> **Exercise requirements**
Pull each line containing "right" out of the data and copy it.

Study material START

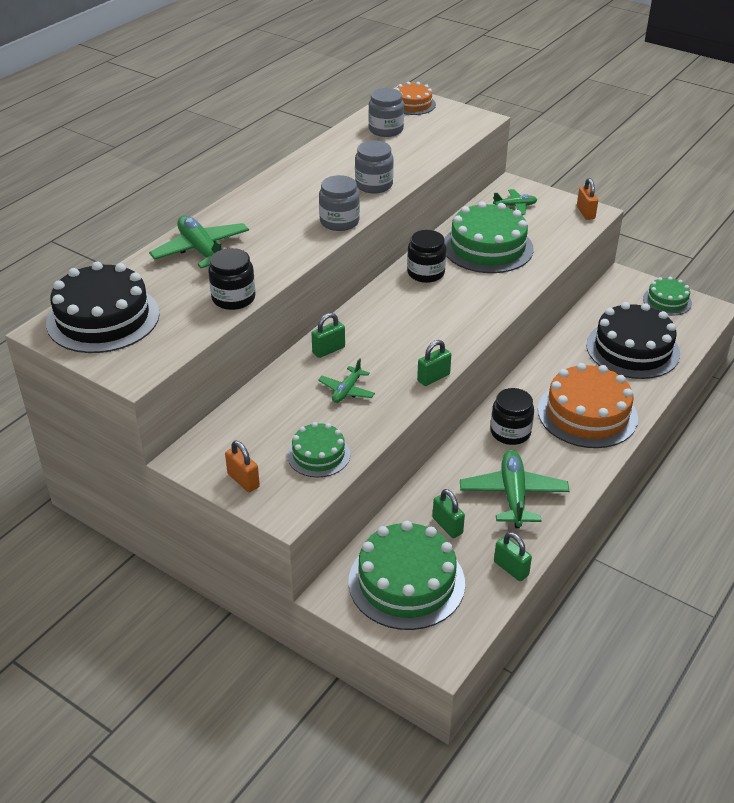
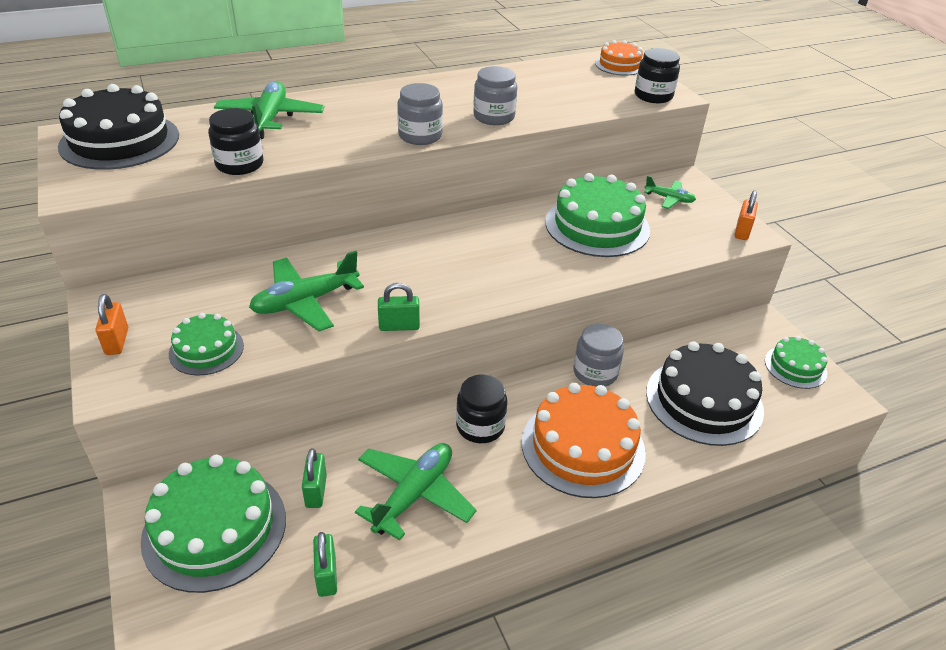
camera: 30 degrees right, 0 degrees up
(328, 350) = (335, 258): green padlock -> none
(347, 390) = (305, 302): green plane -> green plane, size x1.79
(386, 130) = (566, 77): grey jar -> grey jar (595, 373)
(425, 273) = (507, 226): black jar -> black jar (653, 96)

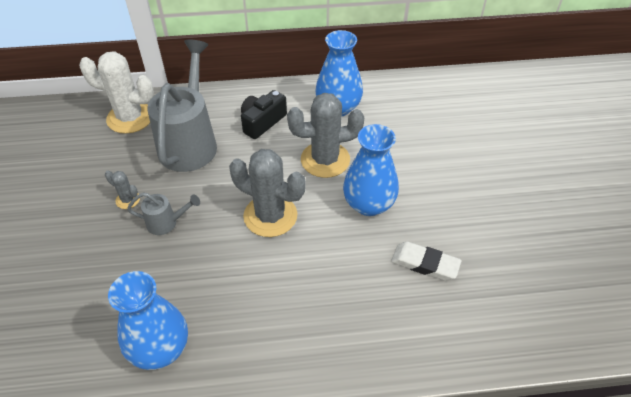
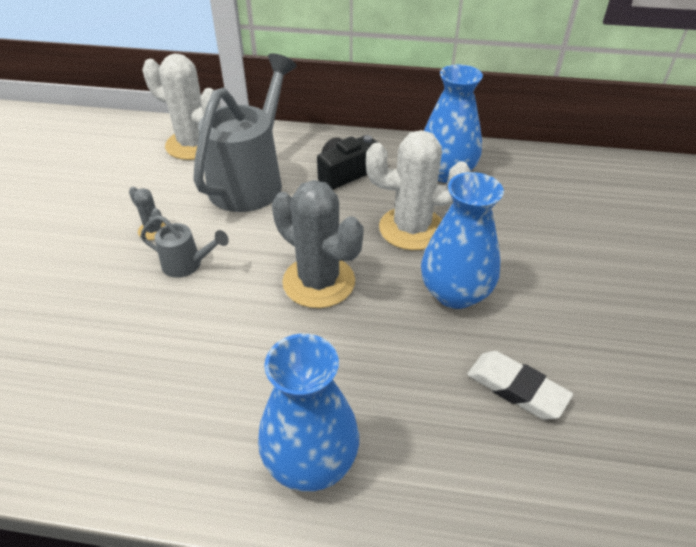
camera: 15 degrees right, 5 degrees down
(160, 348) = (115, 418): blue vase -> blue vase (311, 460)
(325, 160) = (411, 229): grey cactus -> white cactus

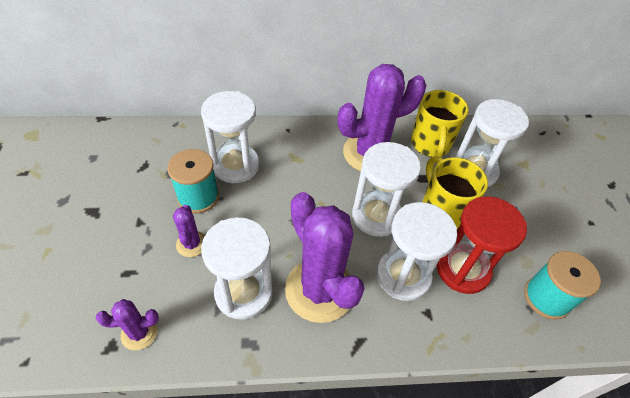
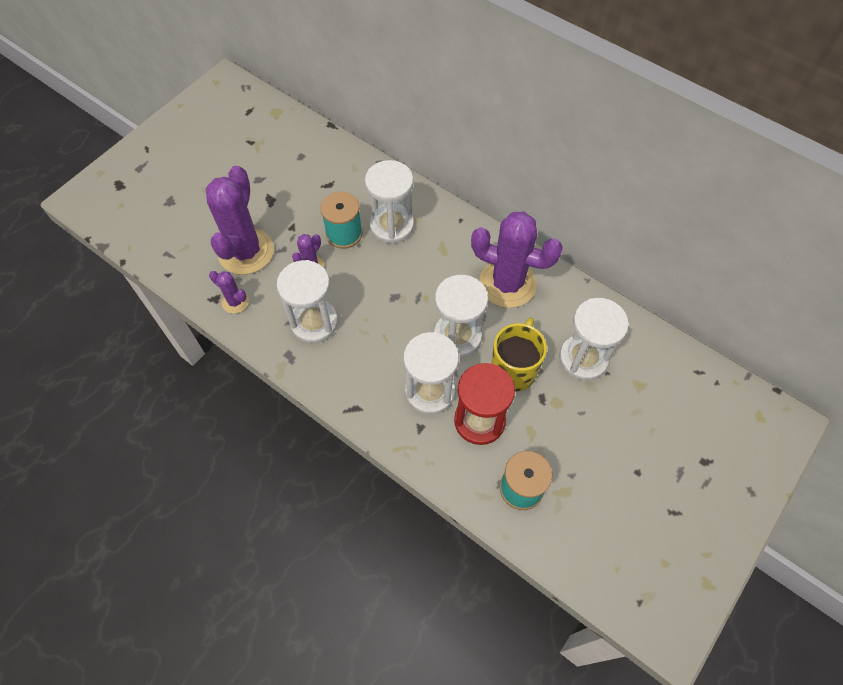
camera: 45 degrees right, 10 degrees up
(319, 290) = (363, 357): purple cactus -> purple cactus (246, 252)
(430, 145) = (569, 311): yellow mug -> none

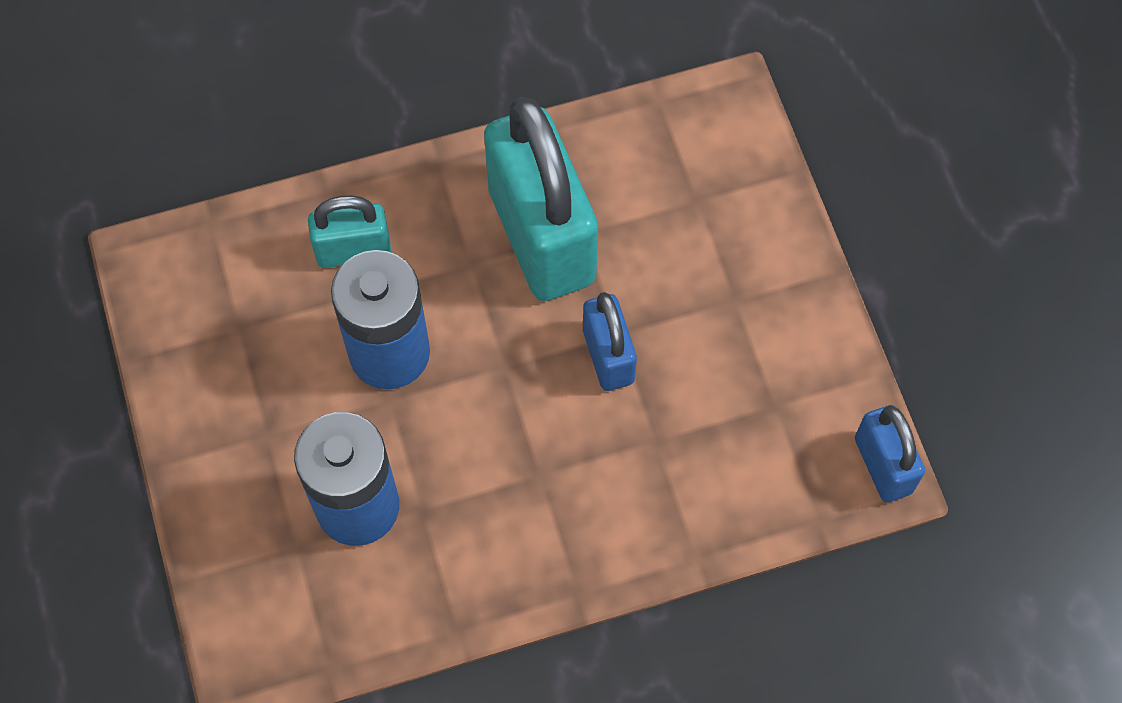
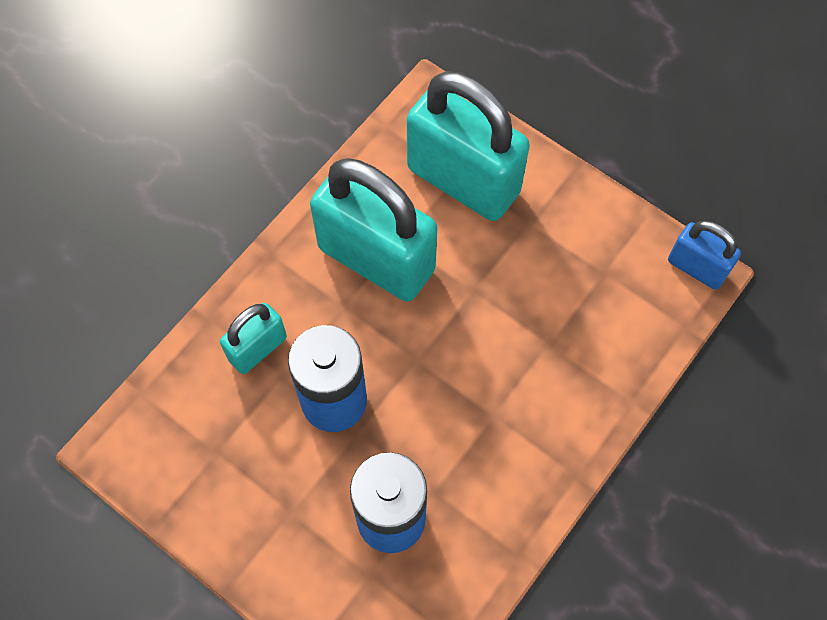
camera: 35 degrees left, 0 degrees up
(608, 356) = (478, 309): blue padlock -> none
(697, 210) = (463, 180): none -> turquoise padlock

Study material END

> **Task response**
camera: 30 degrees right, 0 degrees up
camera: 15 degrees right, 5 degrees down
camera: 45 degrees right, 10 degrees up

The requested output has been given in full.